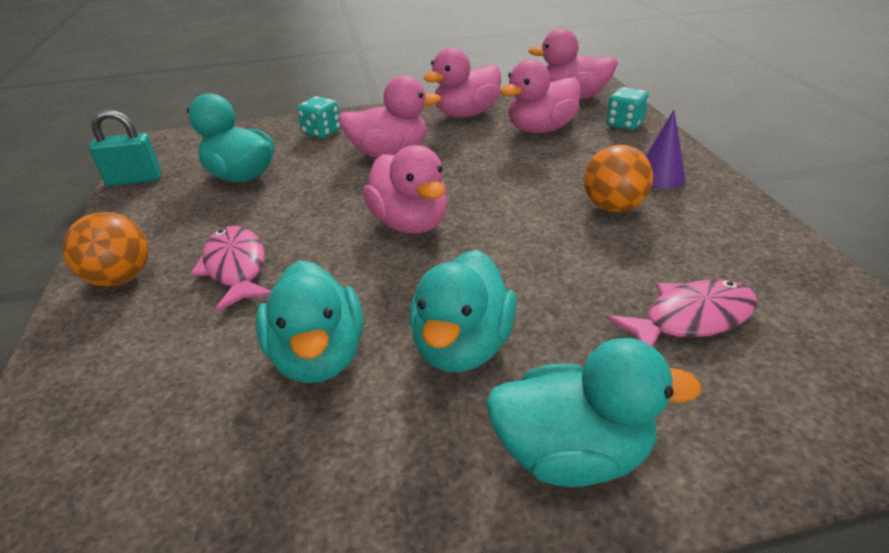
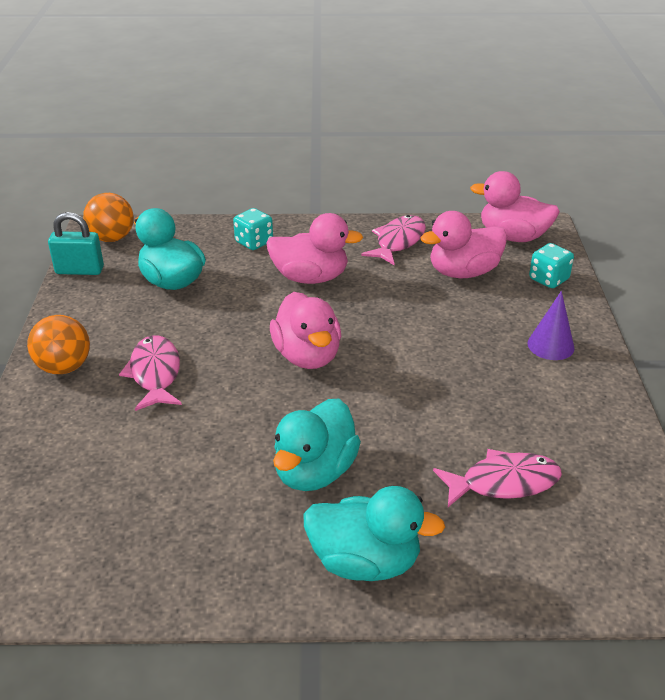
camera: 10 degrees right, 0 degrees up
(318, 356) = (205, 460): turquoise duck -> none
(466, 114) = (398, 241): pink duck -> pink fish
(613, 207) = (491, 370): orange ball -> orange ball (112, 238)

________________

### Work order
The reply should contain all of the data above, word for word, with no pictures.

### Response box
camera: 10 degrees right, 0 degrees up
(318, 356) = (205, 460): turquoise duck -> none
(466, 114) = (398, 241): pink duck -> pink fish
(613, 207) = (491, 370): orange ball -> orange ball (112, 238)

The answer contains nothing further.